» **Task to complete**
The expected output is the full data, repeated exactly, without pictures.

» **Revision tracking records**
↓

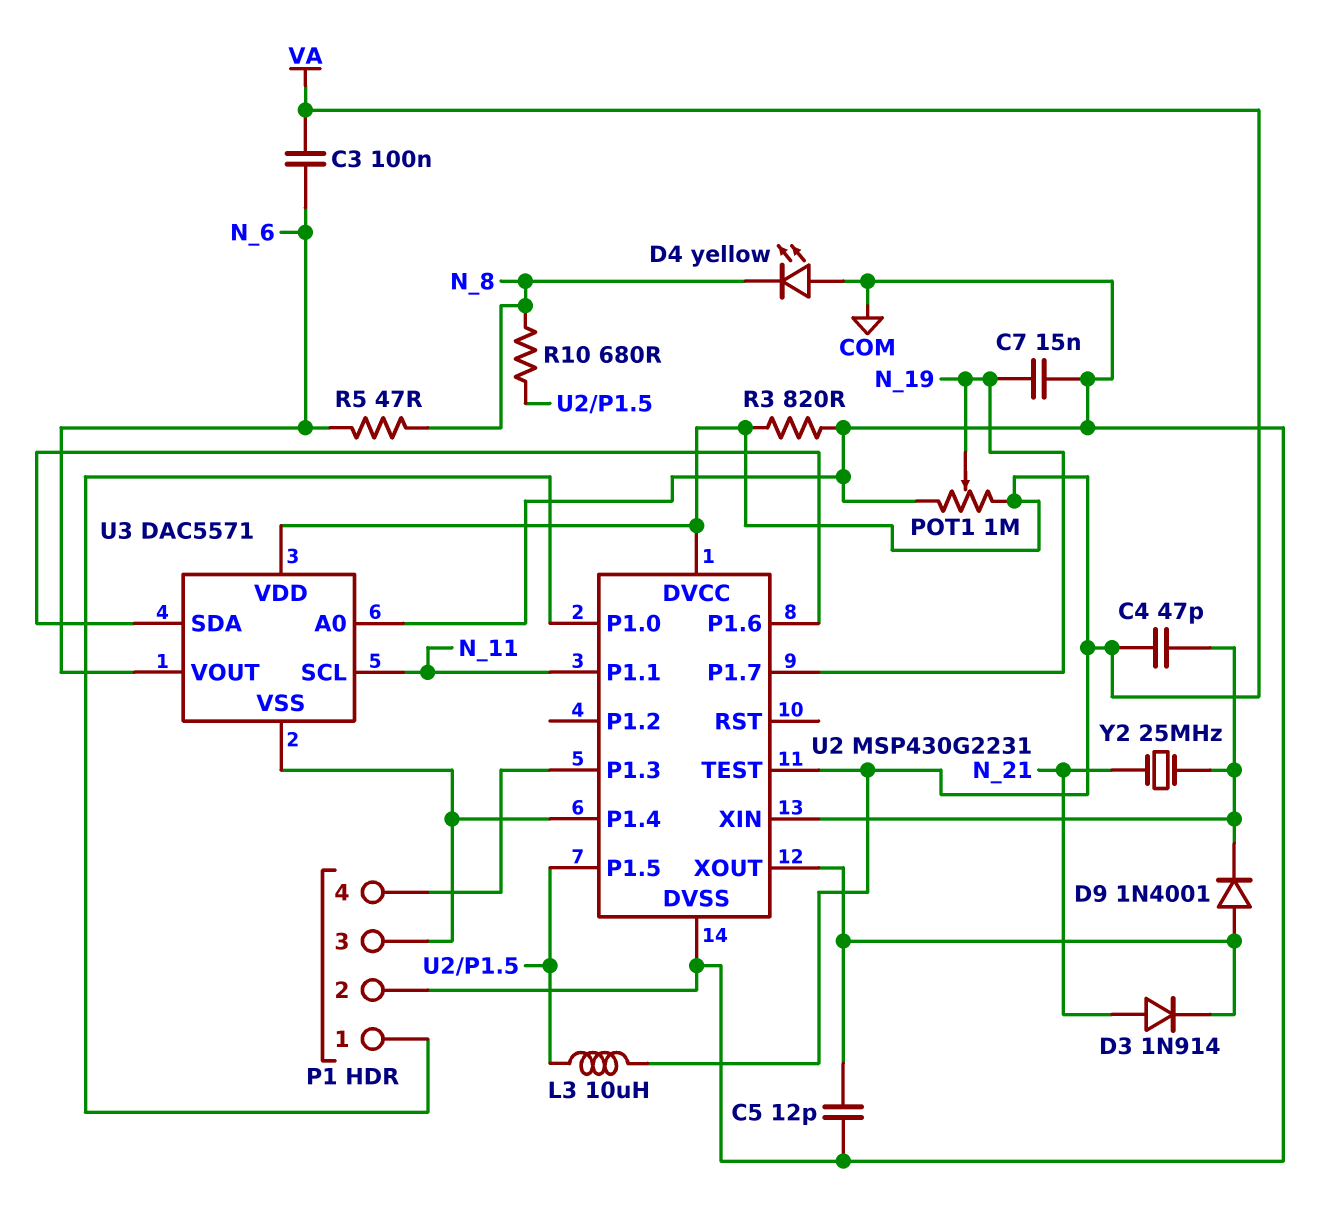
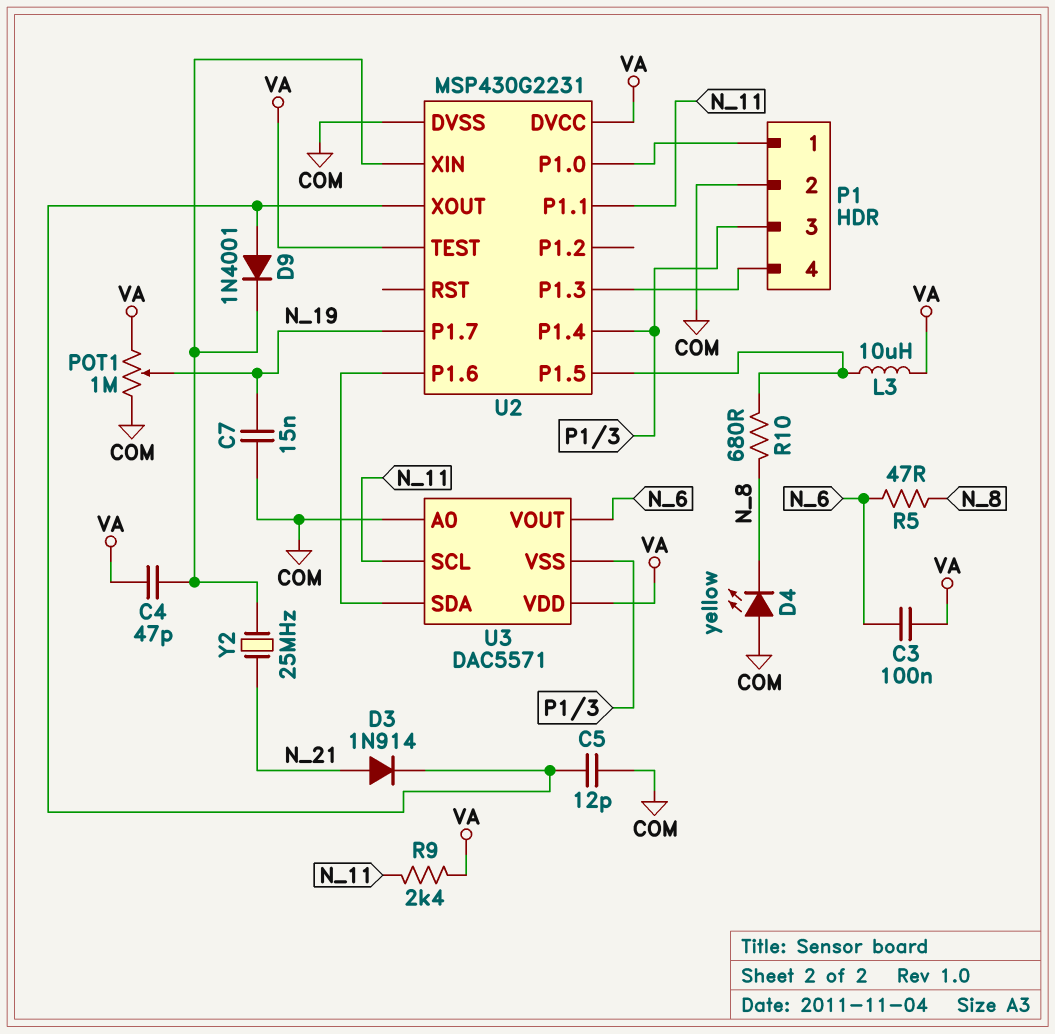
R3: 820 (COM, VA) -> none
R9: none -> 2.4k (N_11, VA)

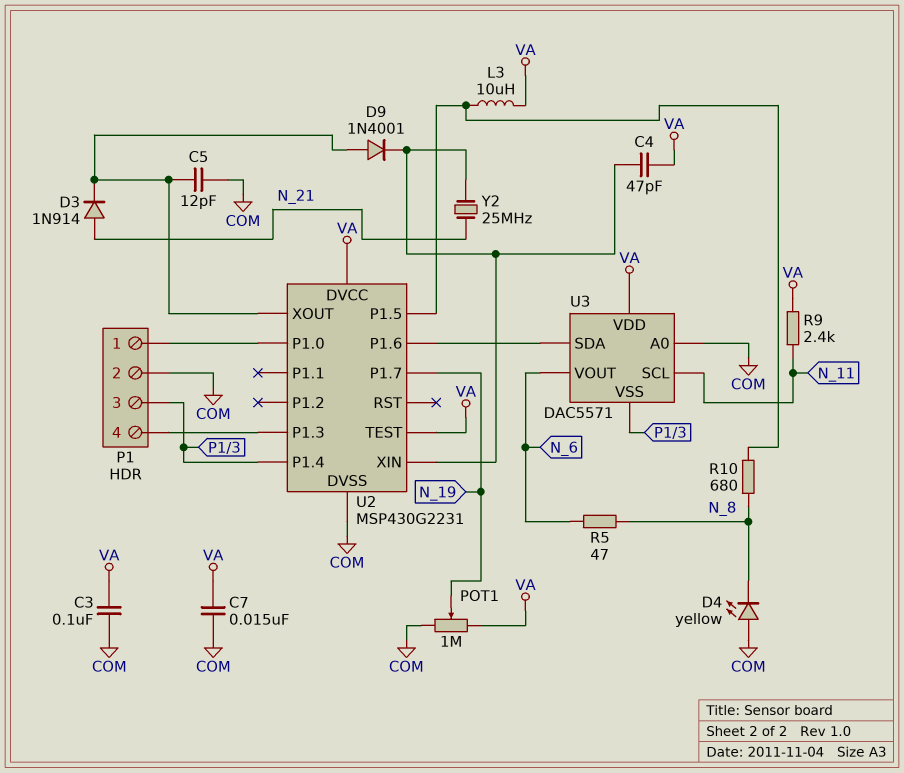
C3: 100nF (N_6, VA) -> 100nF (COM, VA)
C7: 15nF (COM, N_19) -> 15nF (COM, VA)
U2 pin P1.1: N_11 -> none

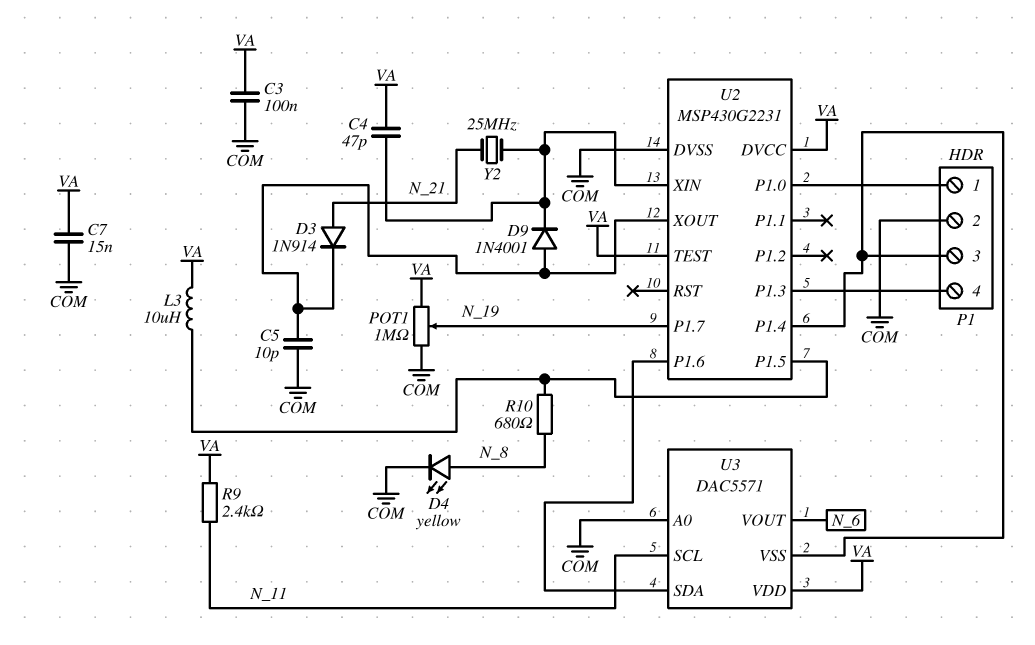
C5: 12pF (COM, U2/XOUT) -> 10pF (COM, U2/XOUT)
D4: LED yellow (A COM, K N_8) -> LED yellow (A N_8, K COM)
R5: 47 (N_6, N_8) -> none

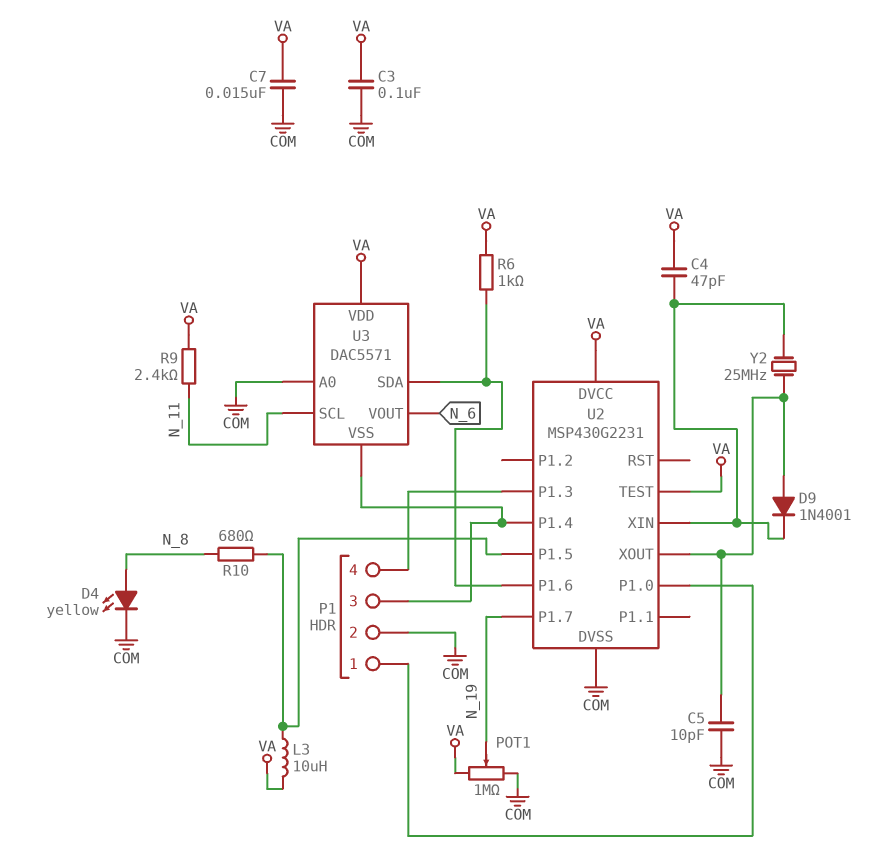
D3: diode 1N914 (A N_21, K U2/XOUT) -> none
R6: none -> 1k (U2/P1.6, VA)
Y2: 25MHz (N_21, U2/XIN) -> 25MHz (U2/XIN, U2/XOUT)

↑

» **Solution below**
R3: 820 (COM, VA) -> none
R9: none -> 2.4k (N_11, VA)

C3: 100nF (N_6, VA) -> 100nF (COM, VA)
C7: 15nF (COM, N_19) -> 15nF (COM, VA)
U2 pin P1.1: N_11 -> none

C5: 12pF (COM, U2/XOUT) -> 10pF (COM, U2/XOUT)
D4: LED yellow (A COM, K N_8) -> LED yellow (A N_8, K COM)
R5: 47 (N_6, N_8) -> none

D3: diode 1N914 (A N_21, K U2/XOUT) -> none
R6: none -> 1k (U2/P1.6, VA)
Y2: 25MHz (N_21, U2/XIN) -> 25MHz (U2/XIN, U2/XOUT)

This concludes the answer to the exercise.